>> Start TASK DATA

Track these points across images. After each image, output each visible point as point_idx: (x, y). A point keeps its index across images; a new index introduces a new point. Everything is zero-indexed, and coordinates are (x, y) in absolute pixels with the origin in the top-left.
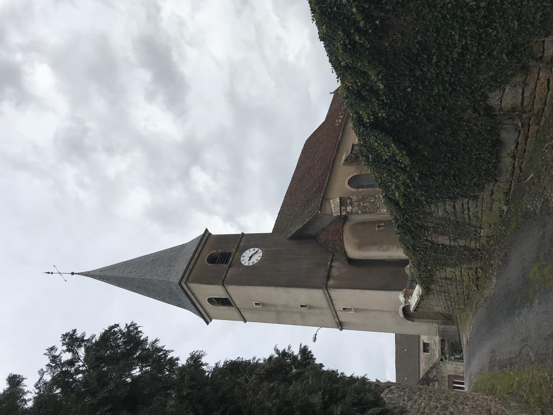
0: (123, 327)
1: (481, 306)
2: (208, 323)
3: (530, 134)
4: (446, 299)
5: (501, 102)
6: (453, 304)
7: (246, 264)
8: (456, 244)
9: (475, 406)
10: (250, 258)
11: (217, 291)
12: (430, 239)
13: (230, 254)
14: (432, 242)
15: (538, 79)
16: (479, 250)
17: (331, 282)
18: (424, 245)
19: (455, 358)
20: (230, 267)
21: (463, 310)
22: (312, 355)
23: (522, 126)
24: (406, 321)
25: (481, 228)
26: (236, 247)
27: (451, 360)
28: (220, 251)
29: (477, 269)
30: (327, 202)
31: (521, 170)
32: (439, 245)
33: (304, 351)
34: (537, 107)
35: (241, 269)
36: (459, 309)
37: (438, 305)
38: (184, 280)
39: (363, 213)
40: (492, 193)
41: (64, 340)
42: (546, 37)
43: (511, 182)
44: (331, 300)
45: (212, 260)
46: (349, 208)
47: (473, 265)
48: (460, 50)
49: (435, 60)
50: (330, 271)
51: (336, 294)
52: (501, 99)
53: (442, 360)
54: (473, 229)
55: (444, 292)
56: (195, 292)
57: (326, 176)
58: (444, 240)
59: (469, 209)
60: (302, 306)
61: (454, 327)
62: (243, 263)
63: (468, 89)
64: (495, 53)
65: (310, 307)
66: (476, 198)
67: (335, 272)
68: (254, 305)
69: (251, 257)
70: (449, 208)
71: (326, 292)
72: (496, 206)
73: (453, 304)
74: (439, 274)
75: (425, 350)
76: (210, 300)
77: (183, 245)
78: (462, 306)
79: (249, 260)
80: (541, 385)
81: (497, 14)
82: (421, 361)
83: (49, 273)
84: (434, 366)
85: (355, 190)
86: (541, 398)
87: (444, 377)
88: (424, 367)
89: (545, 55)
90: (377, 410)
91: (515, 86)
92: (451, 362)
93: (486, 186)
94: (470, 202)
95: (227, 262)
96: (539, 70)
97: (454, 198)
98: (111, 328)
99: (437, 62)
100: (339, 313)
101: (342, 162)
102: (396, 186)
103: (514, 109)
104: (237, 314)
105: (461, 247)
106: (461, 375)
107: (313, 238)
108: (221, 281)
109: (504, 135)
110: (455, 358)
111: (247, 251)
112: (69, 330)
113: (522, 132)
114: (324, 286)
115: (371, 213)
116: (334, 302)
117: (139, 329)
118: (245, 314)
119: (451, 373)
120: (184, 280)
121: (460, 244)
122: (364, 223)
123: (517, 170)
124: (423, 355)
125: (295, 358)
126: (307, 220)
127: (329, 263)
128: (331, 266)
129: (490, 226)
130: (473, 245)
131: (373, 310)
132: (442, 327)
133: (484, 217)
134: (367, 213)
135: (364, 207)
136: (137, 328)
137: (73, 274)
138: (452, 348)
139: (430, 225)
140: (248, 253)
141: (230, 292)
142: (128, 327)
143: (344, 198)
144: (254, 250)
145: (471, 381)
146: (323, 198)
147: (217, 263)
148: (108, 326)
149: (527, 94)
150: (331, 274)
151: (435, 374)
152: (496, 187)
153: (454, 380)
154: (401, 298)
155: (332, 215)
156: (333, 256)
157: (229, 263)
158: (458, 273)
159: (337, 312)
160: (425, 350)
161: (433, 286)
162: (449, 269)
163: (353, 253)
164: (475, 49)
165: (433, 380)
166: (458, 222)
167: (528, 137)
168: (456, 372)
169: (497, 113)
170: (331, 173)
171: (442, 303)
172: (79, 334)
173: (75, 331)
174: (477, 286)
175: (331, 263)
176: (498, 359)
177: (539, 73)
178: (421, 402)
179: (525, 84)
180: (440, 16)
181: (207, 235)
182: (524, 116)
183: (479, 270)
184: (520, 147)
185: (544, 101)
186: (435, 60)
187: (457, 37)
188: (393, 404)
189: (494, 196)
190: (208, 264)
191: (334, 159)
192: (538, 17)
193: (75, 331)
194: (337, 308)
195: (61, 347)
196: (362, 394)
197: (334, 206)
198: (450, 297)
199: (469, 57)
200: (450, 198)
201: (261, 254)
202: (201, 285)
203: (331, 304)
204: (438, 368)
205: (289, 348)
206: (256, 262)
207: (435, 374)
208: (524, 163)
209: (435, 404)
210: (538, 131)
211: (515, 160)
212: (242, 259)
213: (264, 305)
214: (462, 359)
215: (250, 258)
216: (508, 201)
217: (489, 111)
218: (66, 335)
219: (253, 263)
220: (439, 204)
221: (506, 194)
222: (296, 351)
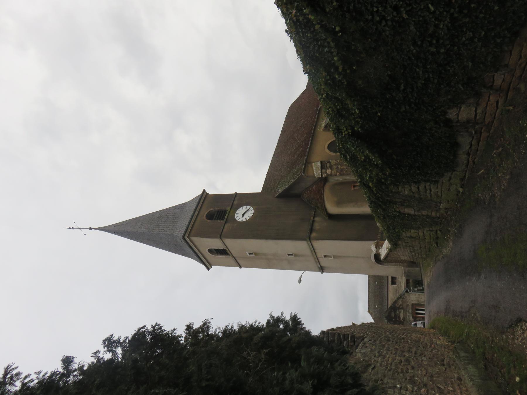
0: (150, 328)
1: (439, 260)
2: (208, 269)
3: (481, 139)
4: (411, 252)
5: (458, 116)
6: (417, 254)
7: (240, 220)
8: (420, 213)
9: (432, 356)
10: (244, 215)
11: (216, 243)
12: (397, 210)
13: (224, 212)
14: (400, 212)
15: (489, 100)
16: (439, 218)
17: (314, 235)
18: (393, 214)
19: (418, 290)
20: (226, 223)
21: (425, 259)
22: (301, 321)
23: (476, 133)
24: (377, 264)
25: (440, 203)
26: (231, 205)
27: (415, 291)
28: (216, 209)
29: (437, 231)
30: (309, 165)
31: (474, 163)
32: (406, 214)
33: (294, 318)
34: (487, 120)
35: (236, 225)
36: (422, 258)
37: (404, 254)
38: (187, 234)
39: (341, 175)
40: (450, 179)
41: (105, 343)
42: (496, 72)
43: (466, 171)
44: (314, 249)
45: (210, 216)
46: (329, 171)
47: (434, 228)
48: (423, 82)
49: (402, 87)
50: (312, 225)
51: (317, 244)
52: (458, 115)
53: (407, 292)
54: (434, 204)
55: (410, 246)
56: (196, 244)
57: (308, 141)
58: (410, 211)
59: (430, 190)
60: (289, 255)
61: (417, 269)
62: (237, 219)
63: (430, 108)
64: (452, 84)
65: (296, 255)
66: (436, 182)
67: (317, 226)
68: (248, 254)
69: (244, 214)
70: (414, 189)
71: (309, 243)
72: (453, 188)
73: (417, 254)
74: (405, 234)
75: (393, 283)
76: (210, 251)
77: (184, 203)
78: (424, 256)
79: (243, 217)
80: (484, 342)
81: (454, 56)
82: (389, 292)
83: (70, 228)
84: (401, 297)
85: (334, 154)
86: (484, 354)
87: (408, 305)
88: (392, 297)
89: (495, 84)
90: (355, 391)
91: (469, 106)
92: (414, 293)
93: (446, 174)
94: (432, 185)
95: (223, 219)
96: (490, 94)
97: (418, 182)
98: (140, 329)
99: (404, 90)
100: (321, 260)
101: (323, 128)
102: (370, 177)
103: (468, 121)
104: (232, 261)
105: (424, 216)
106: (423, 303)
107: (298, 197)
108: (219, 236)
109: (460, 139)
110: (418, 290)
111: (241, 209)
112: (107, 335)
113: (475, 137)
114: (308, 240)
115: (348, 175)
116: (316, 251)
117: (163, 328)
118: (240, 262)
119: (414, 302)
120: (187, 234)
121: (423, 213)
122: (342, 183)
123: (471, 163)
124: (391, 287)
125: (286, 323)
126: (292, 181)
127: (312, 218)
128: (313, 221)
129: (448, 201)
130: (434, 214)
131: (349, 257)
132: (407, 269)
133: (443, 196)
134: (344, 175)
135: (342, 170)
136: (161, 328)
137: (90, 229)
138: (415, 283)
139: (397, 200)
140: (241, 211)
141: (227, 244)
142: (153, 327)
143: (324, 162)
144: (246, 208)
145: (430, 317)
146: (306, 162)
147: (215, 219)
148: (138, 328)
149: (479, 111)
150: (313, 228)
151: (401, 303)
152: (453, 175)
153: (417, 311)
154: (373, 248)
155: (314, 177)
156: (315, 212)
157: (225, 219)
158: (421, 234)
159: (319, 259)
160: (393, 283)
161: (400, 242)
162: (413, 231)
163: (332, 209)
164: (436, 81)
165: (399, 308)
166: (421, 199)
167: (480, 141)
168: (418, 301)
169: (454, 124)
170: (312, 139)
171: (407, 254)
172: (115, 338)
173: (112, 335)
174: (437, 244)
175: (314, 218)
176: (452, 308)
177: (489, 97)
178: (389, 358)
179: (478, 104)
180: (407, 58)
181: (205, 195)
182: (477, 127)
183: (439, 232)
184: (473, 148)
185: (493, 116)
186: (402, 87)
187: (421, 72)
188: (366, 361)
189: (452, 181)
190: (206, 220)
191: (315, 126)
192: (489, 59)
193: (112, 335)
194: (319, 256)
195: (102, 349)
196: (343, 378)
197: (316, 169)
198: (414, 250)
199: (431, 86)
200: (415, 182)
201: (253, 212)
202: (202, 239)
203: (313, 252)
204: (403, 298)
205: (282, 314)
206: (248, 218)
207: (401, 303)
208: (477, 159)
209: (400, 358)
210: (488, 136)
211: (469, 156)
212: (236, 215)
213: (256, 254)
214: (423, 290)
215: (244, 215)
216: (463, 185)
217: (448, 123)
218: (106, 339)
219: (245, 219)
220: (406, 186)
221: (462, 180)
222: (288, 318)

>> End TASK DATA

**TASK INSTRUCTIONS**
Starting with the first row and going on through the line with "39: (363, 213)", copy the rows again with "top-left" changed to "upper-left" and nothing else altered. Leave the pictures out of your answer.

**WRITTEN REPLY**
Track these points across images. After each image, output each visible point as point_idx: (x, y). A point keeps its index across images; a new index introduces a new point. Everything is zero-indexed, and coordinates are (x, y) in absolute pixels with the origin in the upper-left.
0: (123, 327)
1: (481, 306)
2: (208, 323)
3: (530, 134)
4: (446, 299)
5: (501, 102)
6: (453, 304)
7: (246, 264)
8: (456, 244)
9: (475, 406)
10: (250, 258)
11: (217, 291)
12: (430, 239)
13: (230, 254)
14: (432, 242)
15: (538, 79)
16: (479, 250)
17: (331, 282)
18: (424, 245)
19: (455, 358)
20: (230, 267)
21: (463, 310)
22: (312, 355)
23: (522, 126)
24: (406, 321)
25: (481, 228)
26: (236, 247)
27: (451, 360)
28: (220, 251)
29: (477, 269)
30: (327, 202)
31: (521, 170)
32: (439, 245)
33: (304, 351)
34: (537, 107)
35: (241, 269)
36: (459, 309)
37: (438, 305)
38: (184, 280)
39: (363, 213)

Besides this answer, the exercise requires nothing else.